_What to produce_
The line containing "SERVO3 pin PWM: RX -> A0", and every line after it to the end of the listing, should be repeated exactly; the pictures should not.

_Task inputs_

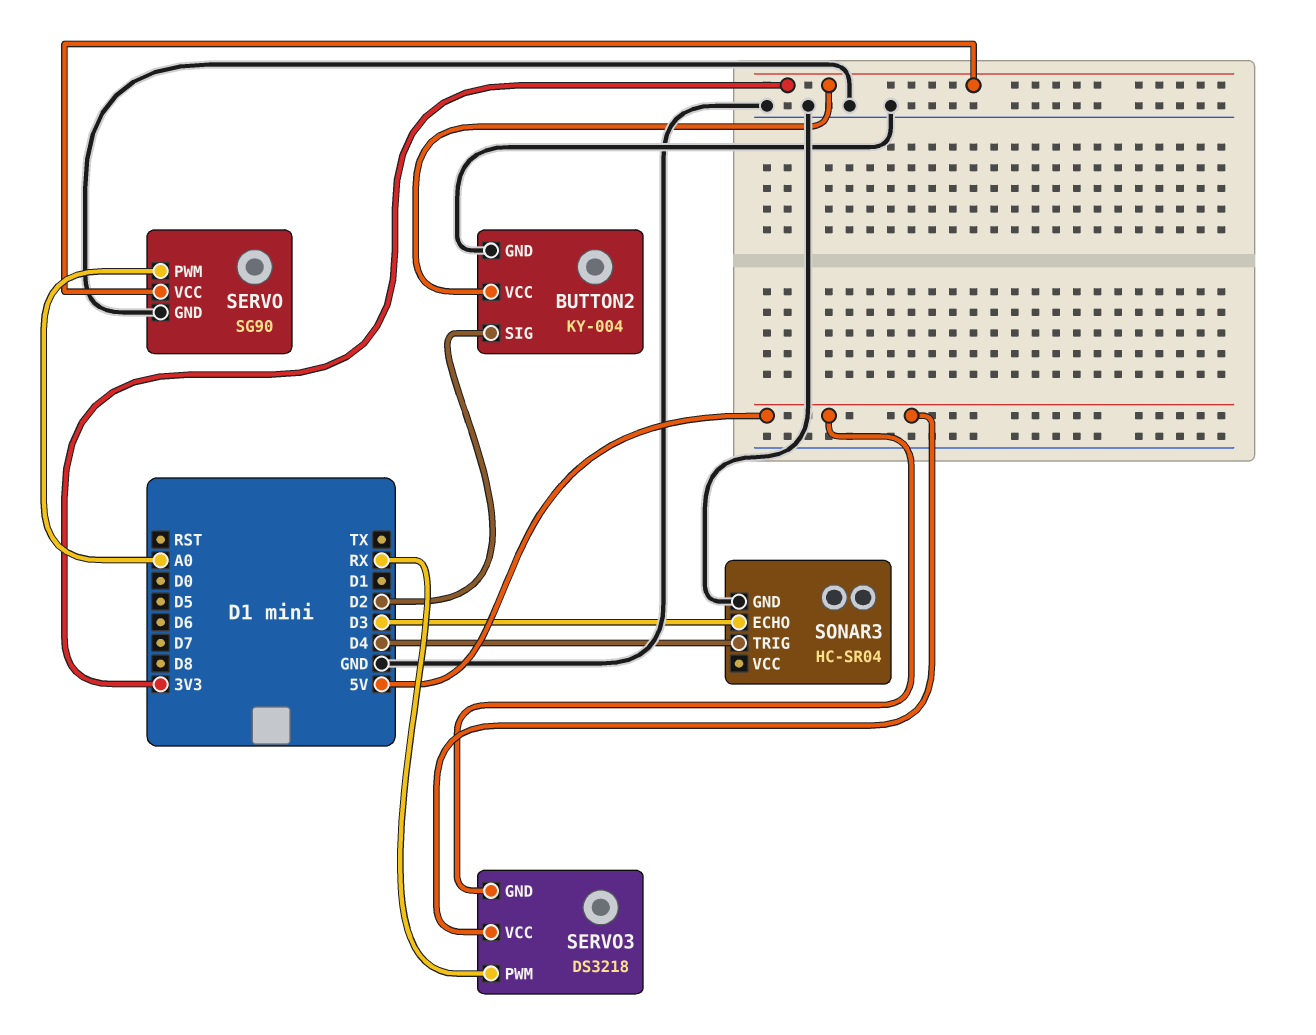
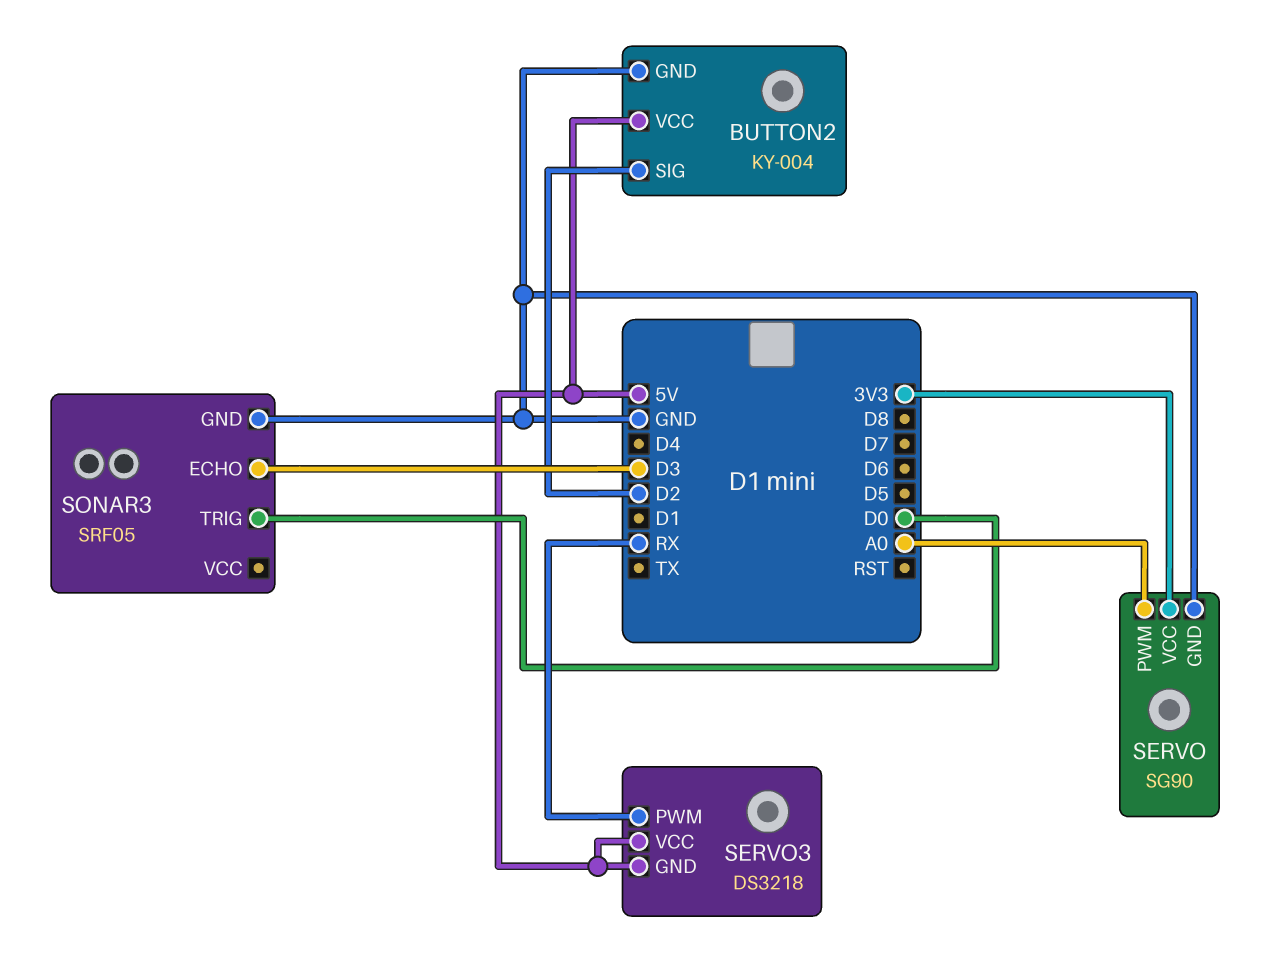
BUTTON2 pin VCC: 3V3 -> 5V
SONAR3: HC-SR04 -> SRF05
SONAR3 pin TRIG: D4 -> D0

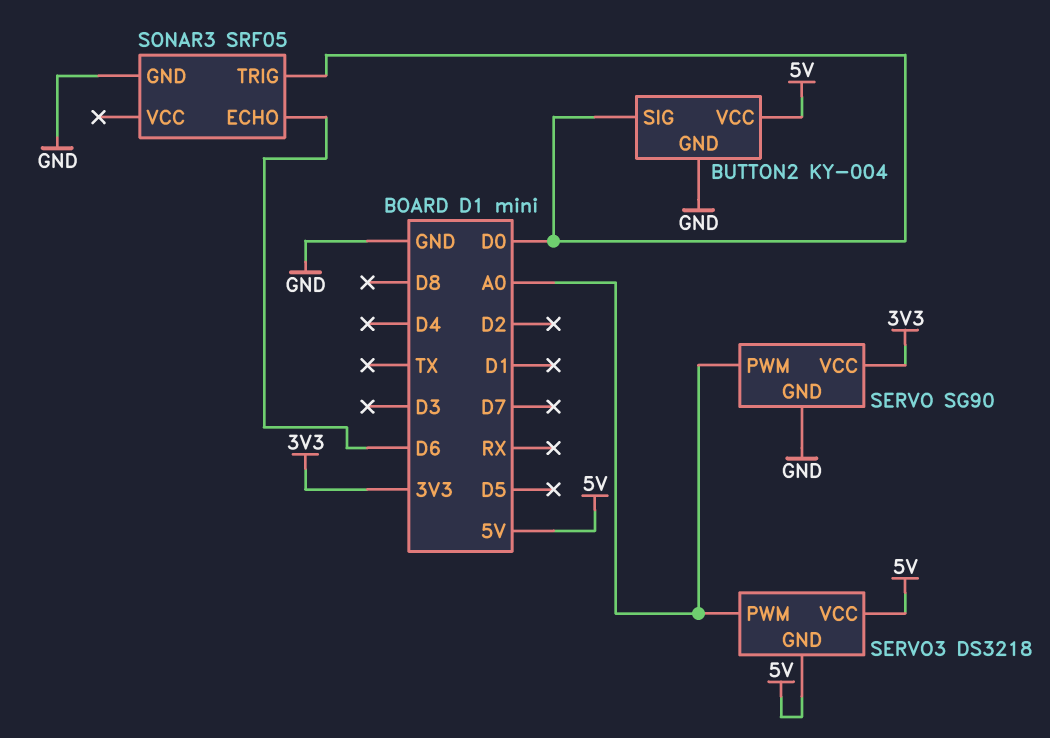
BUTTON2 pin SIG: D2 -> D0
SERVO3 pin PWM: RX -> A0
SONAR3 pin ECHO: D3 -> D6

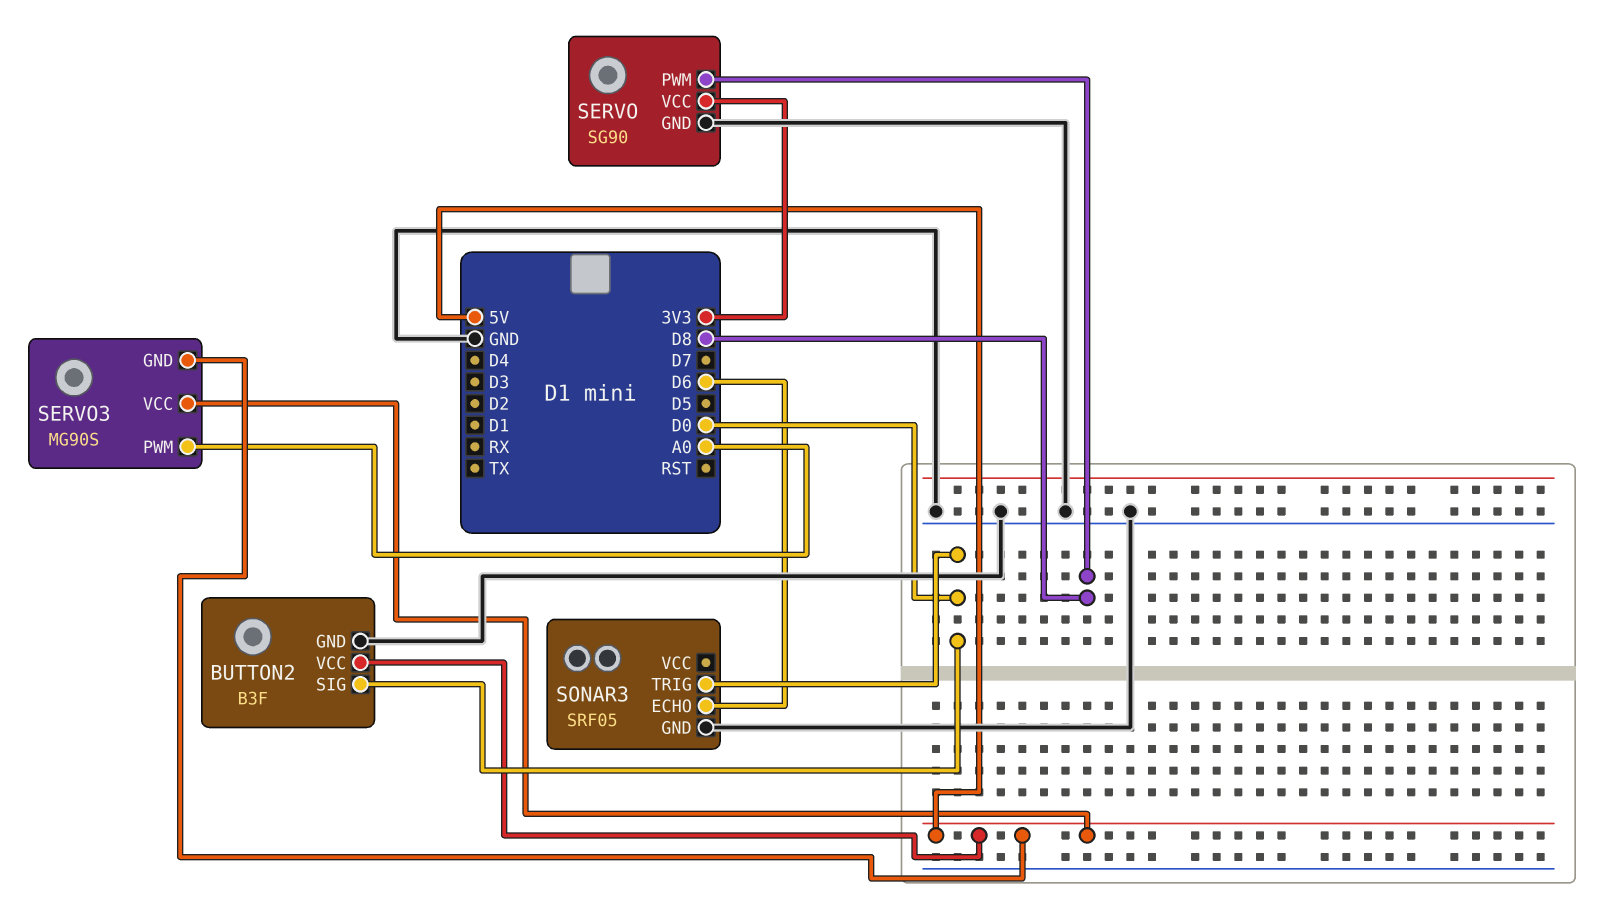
BUTTON2: KY-004 -> B3F
SERVO pin PWM: A0 -> D8
SERVO3: DS3218 -> MG90S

_Answer for this exercise_
SERVO3 pin PWM: RX -> A0
SONAR3 pin ECHO: D3 -> D6

BUTTON2: KY-004 -> B3F
SERVO pin PWM: A0 -> D8
SERVO3: DS3218 -> MG90S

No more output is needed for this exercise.